+++ Given data +++

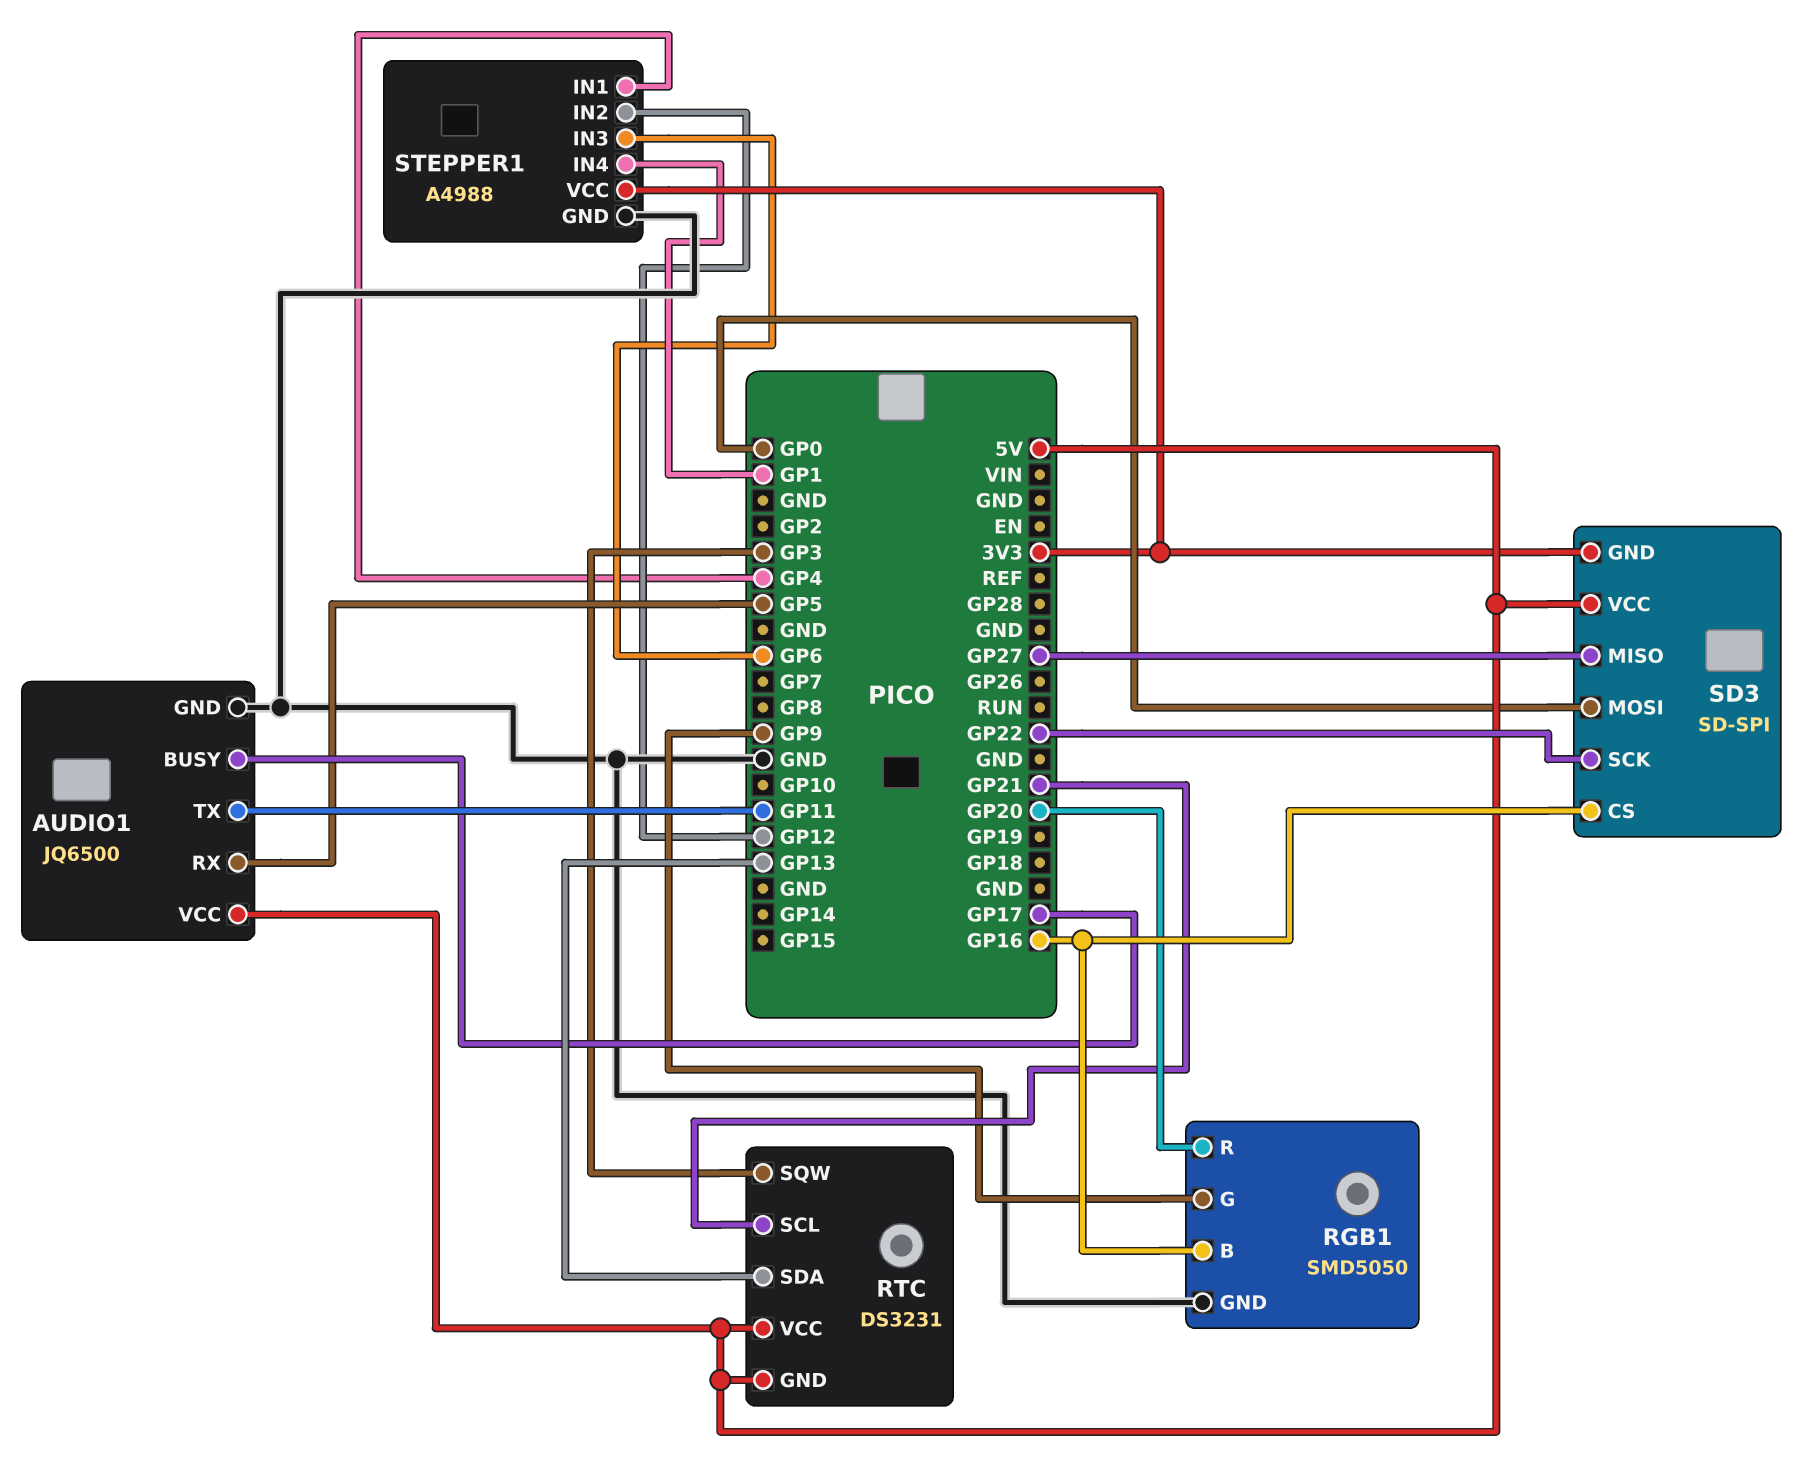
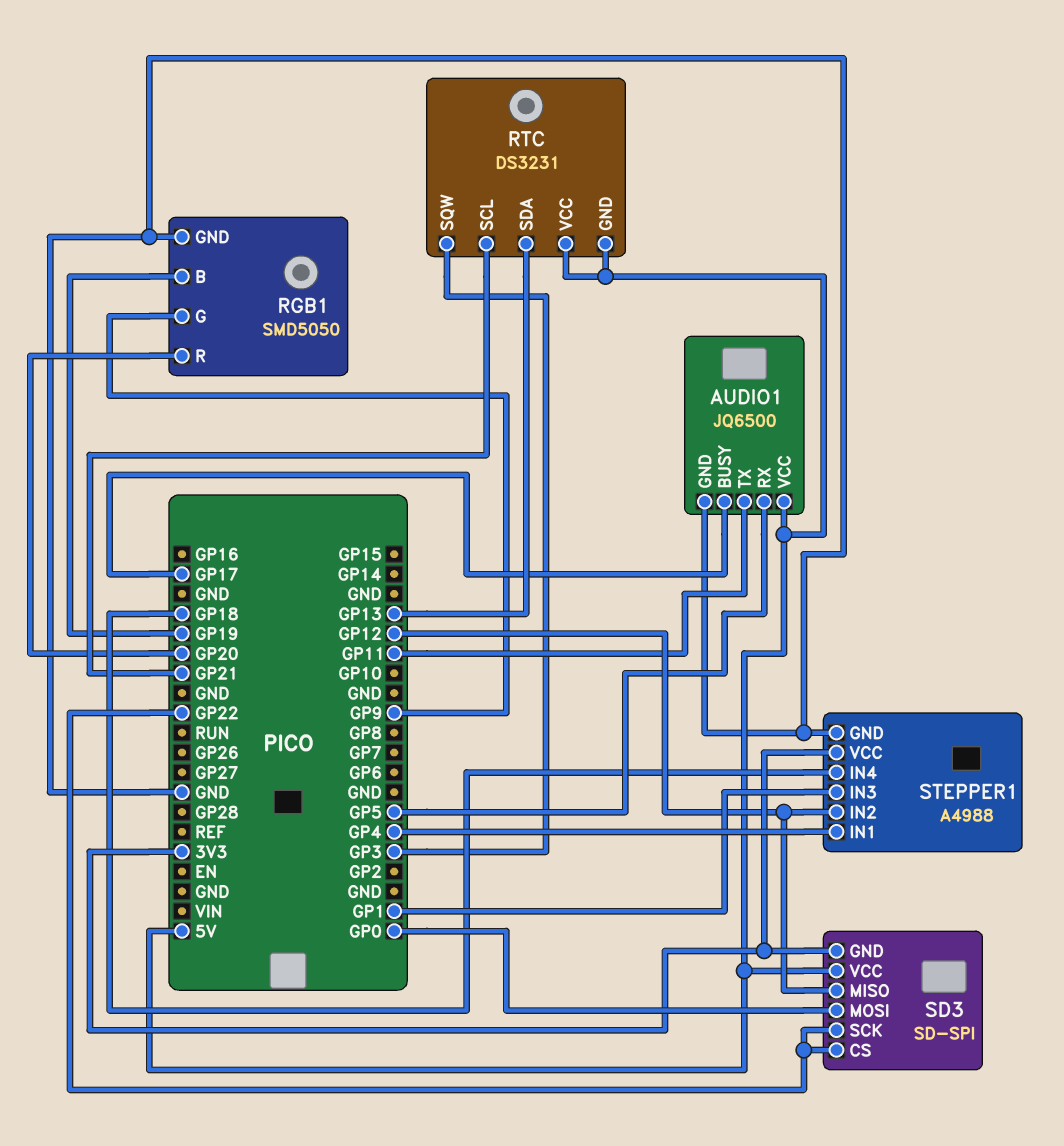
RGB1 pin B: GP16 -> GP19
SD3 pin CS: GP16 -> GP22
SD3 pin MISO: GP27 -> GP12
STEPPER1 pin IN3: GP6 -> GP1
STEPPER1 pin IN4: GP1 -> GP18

+++
+++ Given data +++

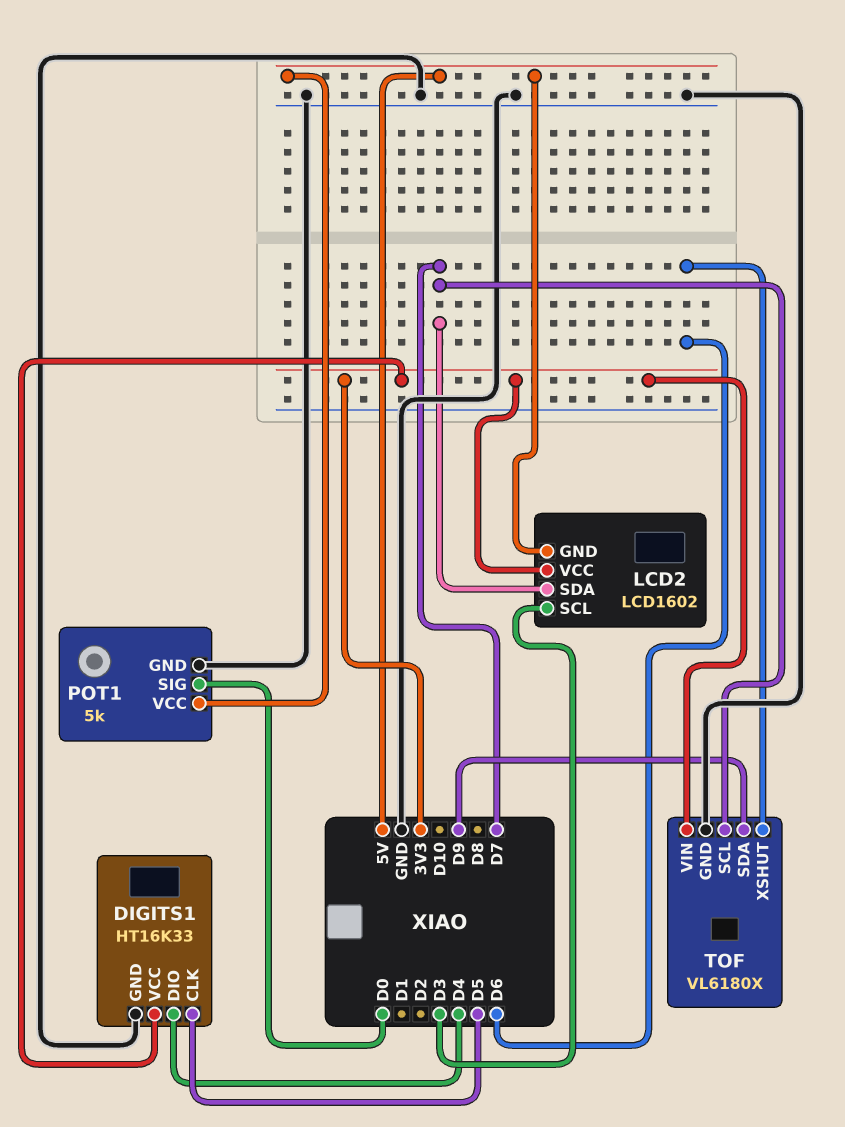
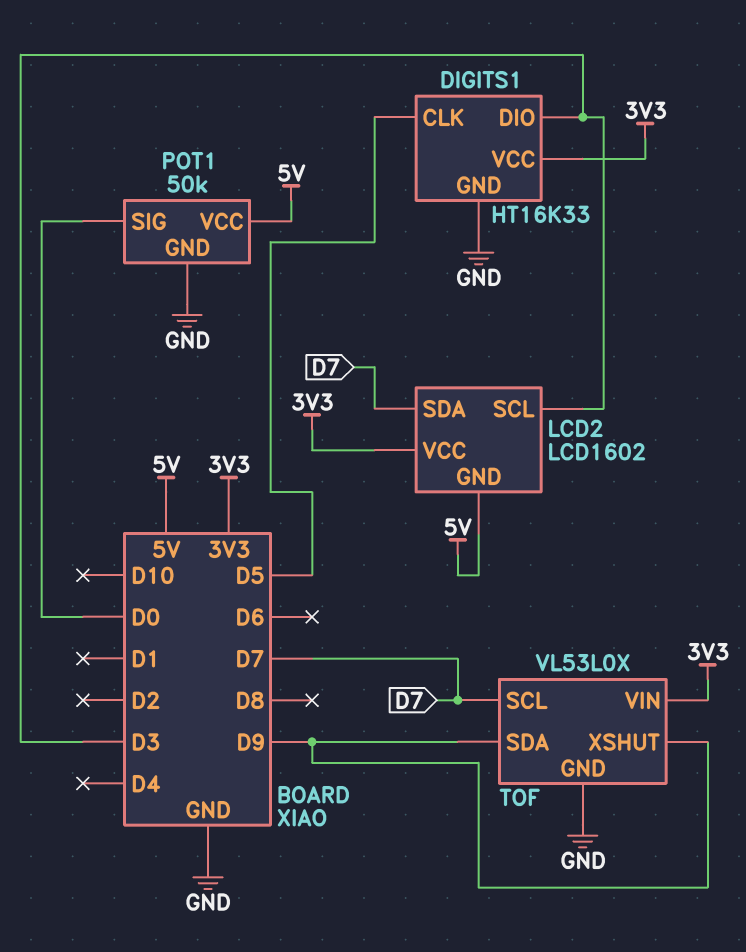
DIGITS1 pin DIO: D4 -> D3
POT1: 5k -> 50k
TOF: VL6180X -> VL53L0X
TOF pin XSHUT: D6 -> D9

+++

▶ Task goal:
Could you repeat exactly the lines in the listing above from the one with "RGB1 pin B: GP16 -> GP19" down to the one with "STEPPER1 pin IN4: GP1 -> GP18"? Include both of those lines.

▶ Response below:
RGB1 pin B: GP16 -> GP19
SD3 pin CS: GP16 -> GP22
SD3 pin MISO: GP27 -> GP12
STEPPER1 pin IN3: GP6 -> GP1
STEPPER1 pin IN4: GP1 -> GP18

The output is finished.